◆ Work to complete
Set down all of the data exactly. Pictures stay out of the copy.

◆ Provided records
==============================

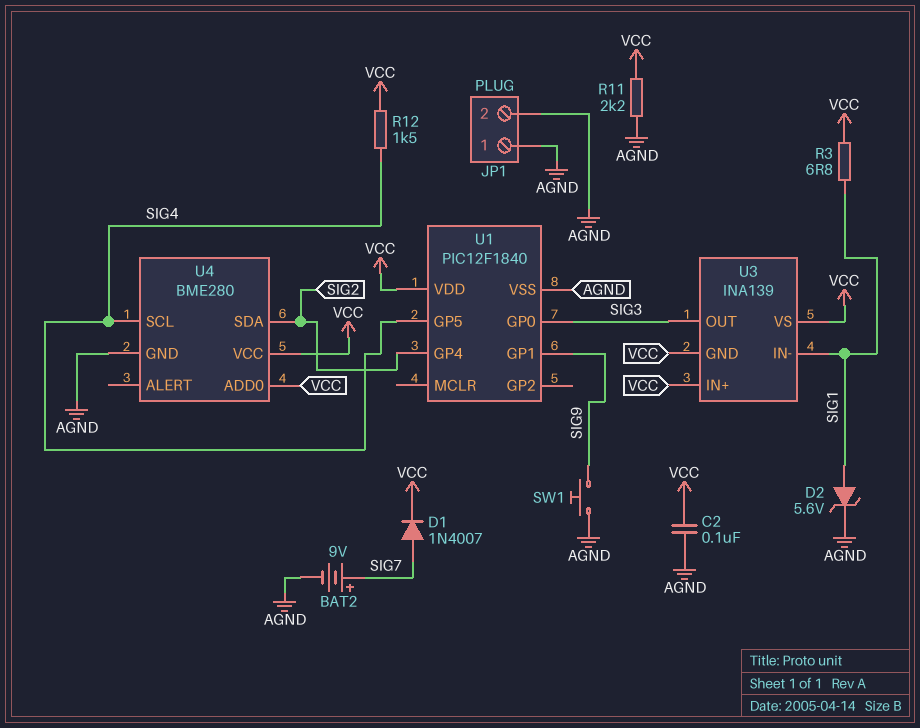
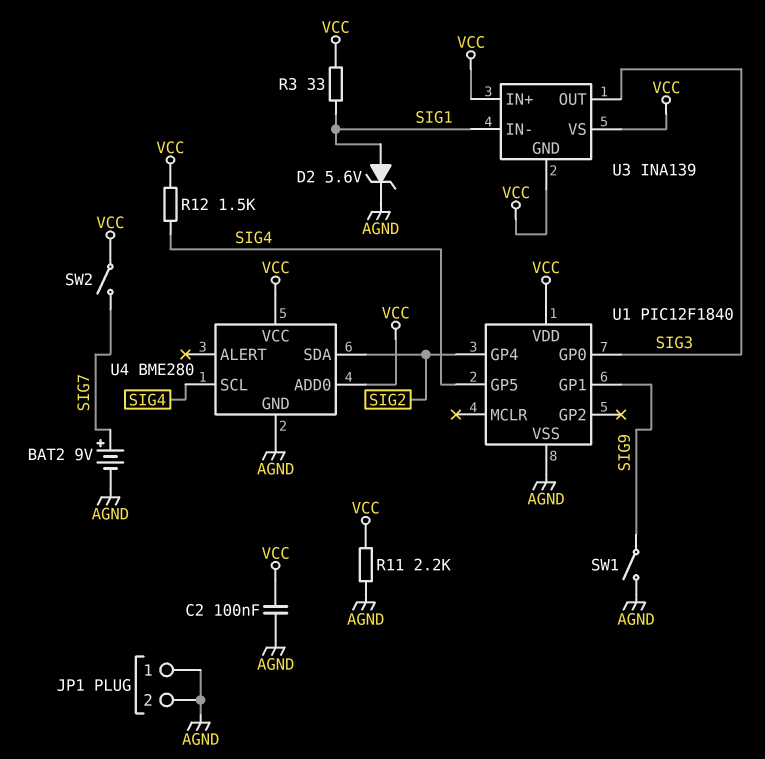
D1: diode 1N4007 (A SIG7, K VCC) -> none
R3: 6.8 (SIG1, VCC) -> 33 (SIG1, VCC)
SW1: button (AGND, SIG9) -> switch (AGND, SIG9)
SW2: none -> switch (SIG7, VCC)

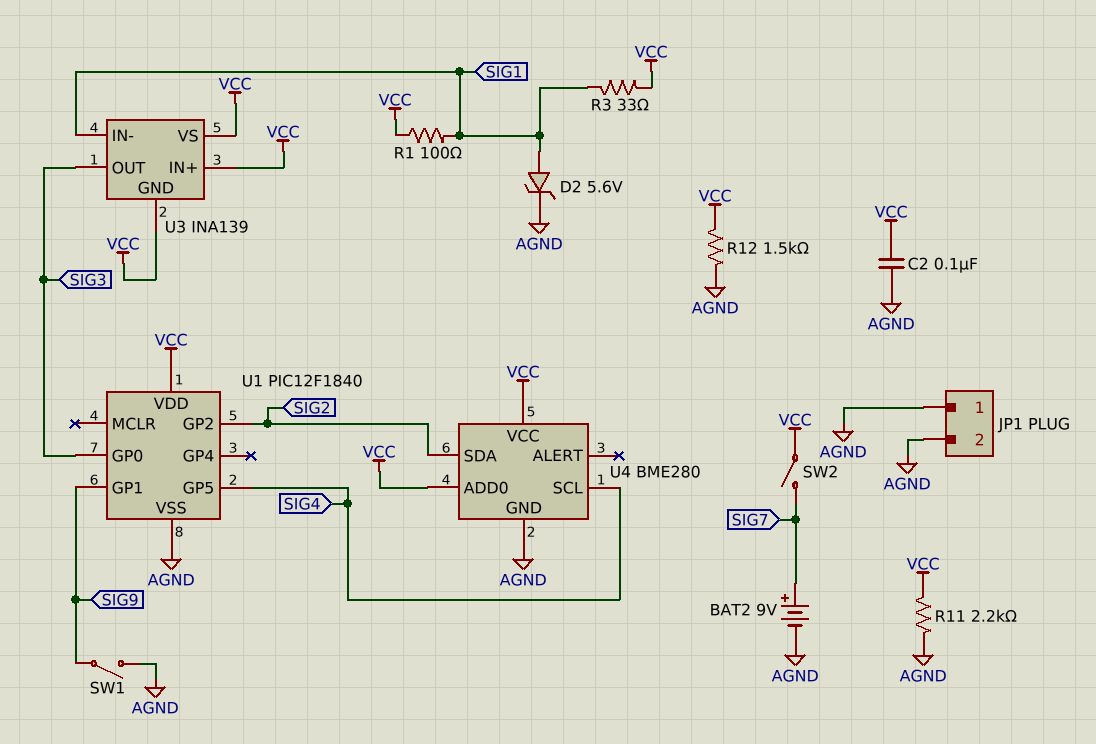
R1: none -> 100 (SIG1, VCC)
R12: 1.5k (SIG4, VCC) -> 1.5k (AGND, VCC)
U1 pin GP2: none -> SIG2
U1 pin GP4: SIG2 -> none

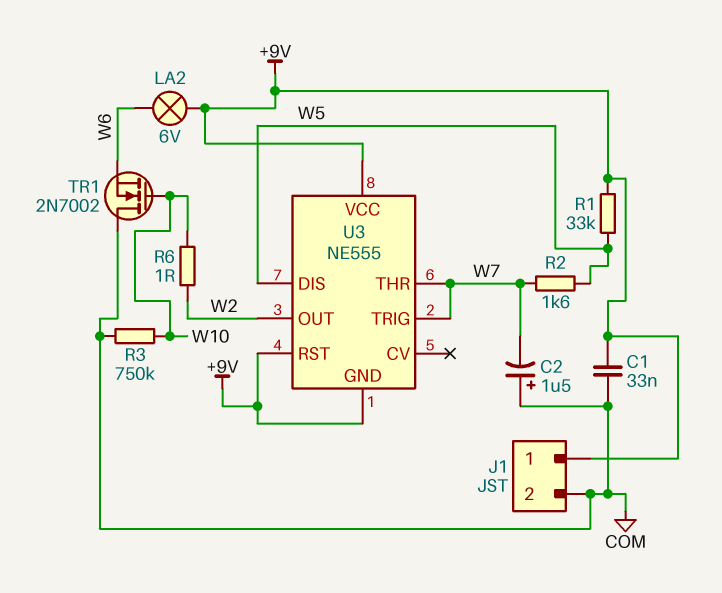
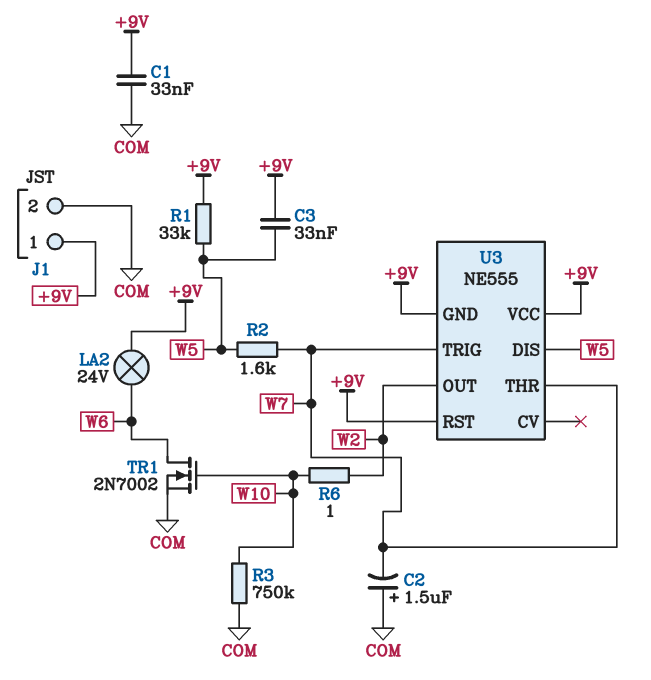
C3: none -> 33nF (+9V, W5)
LA2: lamp 6V (+9V, W6) -> lamp 24V (+9V, W6)
TR1: NMOS 2N7002 (G W10, D COM, S W6) -> NMOS 2N7002 (G W10, D W6, S COM)

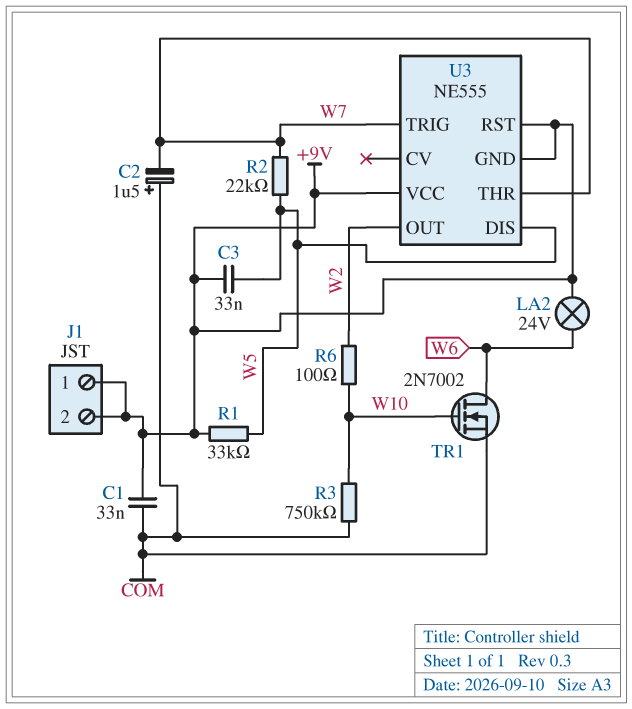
J1 pin 2: COM -> +9V
R2: 1.6k (W5, W7) -> 22k (W5, W7)
R6: 1 (W2, W10) -> 100 (W2, W10)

==============================

◆ Task answer
D1: diode 1N4007 (A SIG7, K VCC) -> none
R3: 6.8 (SIG1, VCC) -> 33 (SIG1, VCC)
SW1: button (AGND, SIG9) -> switch (AGND, SIG9)
SW2: none -> switch (SIG7, VCC)

R1: none -> 100 (SIG1, VCC)
R12: 1.5k (SIG4, VCC) -> 1.5k (AGND, VCC)
U1 pin GP2: none -> SIG2
U1 pin GP4: SIG2 -> none

C3: none -> 33nF (+9V, W5)
LA2: lamp 6V (+9V, W6) -> lamp 24V (+9V, W6)
TR1: NMOS 2N7002 (G W10, D COM, S W6) -> NMOS 2N7002 (G W10, D W6, S COM)

J1 pin 2: COM -> +9V
R2: 1.6k (W5, W7) -> 22k (W5, W7)
R6: 1 (W2, W10) -> 100 (W2, W10)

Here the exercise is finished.